§ **What needs to be done**
From the entries below, reproduce exactly the line containing "(174, 235) = (311, 593): white", the line containing "(139, 242) = (505, 278): white", and every line in between, with nothing added.

◇ ◇ ◇ ◇ ◇

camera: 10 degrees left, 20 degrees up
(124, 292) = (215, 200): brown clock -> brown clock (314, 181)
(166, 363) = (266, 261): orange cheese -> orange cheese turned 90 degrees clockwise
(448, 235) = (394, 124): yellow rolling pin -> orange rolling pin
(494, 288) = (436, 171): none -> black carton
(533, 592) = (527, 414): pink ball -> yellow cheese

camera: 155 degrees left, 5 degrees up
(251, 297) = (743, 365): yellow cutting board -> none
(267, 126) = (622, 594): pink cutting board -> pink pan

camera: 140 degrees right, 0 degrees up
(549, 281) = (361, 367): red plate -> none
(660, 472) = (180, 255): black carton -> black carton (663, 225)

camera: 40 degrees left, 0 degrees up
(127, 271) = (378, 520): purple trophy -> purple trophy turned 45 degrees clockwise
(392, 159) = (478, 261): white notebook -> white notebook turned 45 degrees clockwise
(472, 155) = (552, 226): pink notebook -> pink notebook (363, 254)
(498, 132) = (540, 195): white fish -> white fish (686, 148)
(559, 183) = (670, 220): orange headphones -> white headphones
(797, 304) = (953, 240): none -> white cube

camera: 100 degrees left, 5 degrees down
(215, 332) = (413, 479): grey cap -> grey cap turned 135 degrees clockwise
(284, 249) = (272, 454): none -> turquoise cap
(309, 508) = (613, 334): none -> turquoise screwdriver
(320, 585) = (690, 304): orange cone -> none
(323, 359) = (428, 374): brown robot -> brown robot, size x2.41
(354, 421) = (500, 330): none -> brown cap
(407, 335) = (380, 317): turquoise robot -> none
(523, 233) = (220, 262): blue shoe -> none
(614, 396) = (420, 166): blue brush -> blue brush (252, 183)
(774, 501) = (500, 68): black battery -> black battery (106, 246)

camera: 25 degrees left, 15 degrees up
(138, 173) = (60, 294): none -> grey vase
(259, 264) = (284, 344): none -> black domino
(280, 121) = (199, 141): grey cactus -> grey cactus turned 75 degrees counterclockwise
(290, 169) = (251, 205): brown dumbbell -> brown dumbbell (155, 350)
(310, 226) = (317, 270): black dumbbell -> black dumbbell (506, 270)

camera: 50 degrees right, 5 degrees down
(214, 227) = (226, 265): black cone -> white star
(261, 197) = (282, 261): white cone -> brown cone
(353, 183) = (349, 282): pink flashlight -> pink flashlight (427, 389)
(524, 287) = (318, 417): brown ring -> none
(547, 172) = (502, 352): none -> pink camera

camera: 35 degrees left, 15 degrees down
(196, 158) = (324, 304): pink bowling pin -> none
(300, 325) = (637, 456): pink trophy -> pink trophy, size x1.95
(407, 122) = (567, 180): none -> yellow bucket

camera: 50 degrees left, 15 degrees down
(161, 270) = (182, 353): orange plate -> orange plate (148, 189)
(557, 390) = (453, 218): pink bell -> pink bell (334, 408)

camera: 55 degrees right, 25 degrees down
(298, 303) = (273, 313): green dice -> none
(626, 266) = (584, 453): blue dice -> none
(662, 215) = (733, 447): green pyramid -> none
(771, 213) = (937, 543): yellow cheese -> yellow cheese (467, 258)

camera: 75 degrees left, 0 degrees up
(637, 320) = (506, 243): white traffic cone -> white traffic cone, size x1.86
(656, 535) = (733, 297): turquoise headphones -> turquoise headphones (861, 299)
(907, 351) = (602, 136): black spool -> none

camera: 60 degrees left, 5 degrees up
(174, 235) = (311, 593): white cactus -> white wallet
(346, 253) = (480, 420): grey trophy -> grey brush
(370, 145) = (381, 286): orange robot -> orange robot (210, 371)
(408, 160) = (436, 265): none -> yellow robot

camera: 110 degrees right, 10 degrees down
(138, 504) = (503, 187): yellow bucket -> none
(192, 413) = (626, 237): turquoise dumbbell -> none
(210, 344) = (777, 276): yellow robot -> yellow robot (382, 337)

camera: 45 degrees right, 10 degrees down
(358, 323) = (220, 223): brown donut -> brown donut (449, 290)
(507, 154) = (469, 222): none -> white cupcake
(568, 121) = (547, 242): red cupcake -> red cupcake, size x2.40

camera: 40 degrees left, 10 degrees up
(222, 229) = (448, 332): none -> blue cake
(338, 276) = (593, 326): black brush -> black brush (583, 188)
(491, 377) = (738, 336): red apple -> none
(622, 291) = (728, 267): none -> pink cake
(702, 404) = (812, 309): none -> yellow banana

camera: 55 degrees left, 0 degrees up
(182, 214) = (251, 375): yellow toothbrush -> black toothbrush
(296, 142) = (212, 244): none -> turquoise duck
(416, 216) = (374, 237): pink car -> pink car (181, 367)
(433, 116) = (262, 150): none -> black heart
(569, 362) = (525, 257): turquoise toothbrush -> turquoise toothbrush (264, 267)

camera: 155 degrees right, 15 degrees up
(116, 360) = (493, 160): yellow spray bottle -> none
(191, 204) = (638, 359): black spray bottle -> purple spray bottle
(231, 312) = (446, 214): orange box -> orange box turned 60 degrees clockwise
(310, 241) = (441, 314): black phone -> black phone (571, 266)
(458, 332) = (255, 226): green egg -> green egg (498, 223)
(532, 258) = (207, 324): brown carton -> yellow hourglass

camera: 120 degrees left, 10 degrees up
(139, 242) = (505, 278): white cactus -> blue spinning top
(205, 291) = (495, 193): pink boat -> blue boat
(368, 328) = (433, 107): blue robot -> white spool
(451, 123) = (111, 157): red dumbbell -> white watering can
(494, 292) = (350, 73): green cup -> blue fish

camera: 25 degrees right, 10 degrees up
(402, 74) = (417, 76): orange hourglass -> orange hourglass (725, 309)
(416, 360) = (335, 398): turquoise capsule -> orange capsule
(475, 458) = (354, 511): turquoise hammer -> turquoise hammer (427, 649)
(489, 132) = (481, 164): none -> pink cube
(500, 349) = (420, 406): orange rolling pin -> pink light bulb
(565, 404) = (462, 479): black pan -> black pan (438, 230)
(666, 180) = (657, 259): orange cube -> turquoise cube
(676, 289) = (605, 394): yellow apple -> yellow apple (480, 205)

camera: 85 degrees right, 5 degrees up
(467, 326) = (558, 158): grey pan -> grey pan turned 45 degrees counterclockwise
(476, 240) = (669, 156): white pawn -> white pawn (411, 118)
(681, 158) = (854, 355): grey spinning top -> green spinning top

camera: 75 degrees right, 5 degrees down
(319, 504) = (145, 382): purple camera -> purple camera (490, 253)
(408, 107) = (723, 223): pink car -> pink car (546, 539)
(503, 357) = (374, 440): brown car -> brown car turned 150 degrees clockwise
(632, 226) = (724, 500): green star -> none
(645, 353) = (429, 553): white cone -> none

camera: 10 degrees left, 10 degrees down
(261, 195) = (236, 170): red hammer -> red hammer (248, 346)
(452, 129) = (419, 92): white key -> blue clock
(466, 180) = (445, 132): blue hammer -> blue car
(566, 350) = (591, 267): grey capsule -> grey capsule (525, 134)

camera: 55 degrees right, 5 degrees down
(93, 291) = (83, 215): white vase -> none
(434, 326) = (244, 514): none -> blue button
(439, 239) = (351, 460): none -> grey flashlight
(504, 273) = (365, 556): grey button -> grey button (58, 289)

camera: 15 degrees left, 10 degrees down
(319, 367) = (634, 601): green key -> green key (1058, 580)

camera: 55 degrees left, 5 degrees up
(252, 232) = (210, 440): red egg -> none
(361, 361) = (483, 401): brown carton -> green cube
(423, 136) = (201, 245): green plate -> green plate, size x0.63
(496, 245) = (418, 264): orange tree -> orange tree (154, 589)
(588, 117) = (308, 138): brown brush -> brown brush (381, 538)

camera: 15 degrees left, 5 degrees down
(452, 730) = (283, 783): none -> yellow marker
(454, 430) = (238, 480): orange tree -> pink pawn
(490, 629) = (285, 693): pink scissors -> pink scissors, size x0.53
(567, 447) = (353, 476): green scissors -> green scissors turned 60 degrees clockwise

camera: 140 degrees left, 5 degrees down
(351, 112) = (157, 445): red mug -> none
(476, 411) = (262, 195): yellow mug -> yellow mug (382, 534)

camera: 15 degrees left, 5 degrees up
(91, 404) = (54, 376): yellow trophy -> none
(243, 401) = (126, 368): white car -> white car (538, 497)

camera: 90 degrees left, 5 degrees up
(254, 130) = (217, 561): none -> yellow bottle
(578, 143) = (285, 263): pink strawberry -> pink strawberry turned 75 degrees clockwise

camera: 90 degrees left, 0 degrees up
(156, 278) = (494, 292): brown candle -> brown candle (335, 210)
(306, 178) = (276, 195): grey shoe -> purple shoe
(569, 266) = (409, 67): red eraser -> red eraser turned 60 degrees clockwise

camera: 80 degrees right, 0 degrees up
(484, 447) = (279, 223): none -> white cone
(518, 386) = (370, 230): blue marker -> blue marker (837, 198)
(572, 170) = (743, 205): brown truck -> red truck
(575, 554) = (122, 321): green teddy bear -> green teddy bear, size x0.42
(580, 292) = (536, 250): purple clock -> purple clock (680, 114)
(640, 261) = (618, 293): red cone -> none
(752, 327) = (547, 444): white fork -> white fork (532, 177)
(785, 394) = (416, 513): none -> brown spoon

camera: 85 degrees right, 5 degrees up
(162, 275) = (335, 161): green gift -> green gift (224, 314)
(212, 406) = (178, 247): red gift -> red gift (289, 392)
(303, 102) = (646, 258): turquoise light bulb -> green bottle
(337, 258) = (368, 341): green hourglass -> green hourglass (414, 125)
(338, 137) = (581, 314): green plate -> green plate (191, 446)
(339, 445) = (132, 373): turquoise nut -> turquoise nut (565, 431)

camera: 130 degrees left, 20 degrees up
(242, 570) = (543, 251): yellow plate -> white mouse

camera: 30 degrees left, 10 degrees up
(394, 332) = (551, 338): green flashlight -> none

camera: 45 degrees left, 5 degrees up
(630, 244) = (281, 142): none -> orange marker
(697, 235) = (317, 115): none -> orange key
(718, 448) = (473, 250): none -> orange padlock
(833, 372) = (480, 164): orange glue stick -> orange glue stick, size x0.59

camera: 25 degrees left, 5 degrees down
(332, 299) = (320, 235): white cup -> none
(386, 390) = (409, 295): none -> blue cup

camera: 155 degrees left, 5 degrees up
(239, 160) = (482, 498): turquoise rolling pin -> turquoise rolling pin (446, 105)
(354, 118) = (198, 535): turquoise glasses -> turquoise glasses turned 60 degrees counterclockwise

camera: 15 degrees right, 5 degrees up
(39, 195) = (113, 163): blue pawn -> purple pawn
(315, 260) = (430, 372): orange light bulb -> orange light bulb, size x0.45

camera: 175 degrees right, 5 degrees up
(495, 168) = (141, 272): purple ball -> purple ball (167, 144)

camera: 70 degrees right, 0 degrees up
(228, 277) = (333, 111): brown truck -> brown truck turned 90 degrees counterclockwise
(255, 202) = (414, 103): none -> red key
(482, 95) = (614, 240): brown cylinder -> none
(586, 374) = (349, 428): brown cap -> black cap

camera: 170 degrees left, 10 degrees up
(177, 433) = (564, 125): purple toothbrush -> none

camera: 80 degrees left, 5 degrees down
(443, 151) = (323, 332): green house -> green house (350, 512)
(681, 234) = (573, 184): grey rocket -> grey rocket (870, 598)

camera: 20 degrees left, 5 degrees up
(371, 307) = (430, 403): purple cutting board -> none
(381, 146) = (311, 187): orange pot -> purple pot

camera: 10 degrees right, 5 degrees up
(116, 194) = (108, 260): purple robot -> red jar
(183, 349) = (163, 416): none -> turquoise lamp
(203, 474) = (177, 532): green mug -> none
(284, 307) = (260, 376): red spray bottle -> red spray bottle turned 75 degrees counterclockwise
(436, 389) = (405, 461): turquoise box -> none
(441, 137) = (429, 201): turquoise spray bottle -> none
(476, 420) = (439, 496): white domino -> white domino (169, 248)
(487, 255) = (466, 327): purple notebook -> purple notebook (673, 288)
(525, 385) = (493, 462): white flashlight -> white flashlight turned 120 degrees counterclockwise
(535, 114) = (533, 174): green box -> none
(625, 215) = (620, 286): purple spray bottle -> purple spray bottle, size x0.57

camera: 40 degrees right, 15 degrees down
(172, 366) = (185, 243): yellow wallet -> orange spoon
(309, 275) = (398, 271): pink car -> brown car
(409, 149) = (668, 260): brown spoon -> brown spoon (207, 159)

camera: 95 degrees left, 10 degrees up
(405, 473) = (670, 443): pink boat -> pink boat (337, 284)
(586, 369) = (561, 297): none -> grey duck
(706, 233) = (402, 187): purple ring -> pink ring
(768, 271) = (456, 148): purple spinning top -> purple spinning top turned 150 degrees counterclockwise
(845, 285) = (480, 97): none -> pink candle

◇ ◇ ◇ ◇ ◇

§ **Solved exercise**
(174, 235) = (311, 593): white cactus -> white wallet
(346, 253) = (480, 420): grey trophy -> grey brush
(370, 145) = (381, 286): orange robot -> orange robot (210, 371)
(408, 160) = (436, 265): none -> yellow robot

camera: 110 degrees right, 10 degrees down
(138, 504) = (503, 187): yellow bucket -> none
(192, 413) = (626, 237): turquoise dumbbell -> none
(210, 344) = (777, 276): yellow robot -> yellow robot (382, 337)

camera: 45 degrees right, 10 degrees down
(358, 323) = (220, 223): brown donut -> brown donut (449, 290)
(507, 154) = (469, 222): none -> white cupcake
(568, 121) = (547, 242): red cupcake -> red cupcake, size x2.40

camera: 40 degrees left, 10 degrees up
(222, 229) = (448, 332): none -> blue cake
(338, 276) = (593, 326): black brush -> black brush (583, 188)
(491, 377) = (738, 336): red apple -> none
(622, 291) = (728, 267): none -> pink cake
(702, 404) = (812, 309): none -> yellow banana

camera: 55 degrees left, 0 degrees up
(182, 214) = (251, 375): yellow toothbrush -> black toothbrush
(296, 142) = (212, 244): none -> turquoise duck
(416, 216) = (374, 237): pink car -> pink car (181, 367)
(433, 116) = (262, 150): none -> black heart
(569, 362) = (525, 257): turquoise toothbrush -> turquoise toothbrush (264, 267)

camera: 155 degrees right, 15 degrees up
(116, 360) = (493, 160): yellow spray bottle -> none
(191, 204) = (638, 359): black spray bottle -> purple spray bottle
(231, 312) = (446, 214): orange box -> orange box turned 60 degrees clockwise
(310, 241) = (441, 314): black phone -> black phone (571, 266)
(458, 332) = (255, 226): green egg -> green egg (498, 223)
(532, 258) = (207, 324): brown carton -> yellow hourglass

camera: 120 degrees left, 10 degrees up
(139, 242) = (505, 278): white cactus -> blue spinning top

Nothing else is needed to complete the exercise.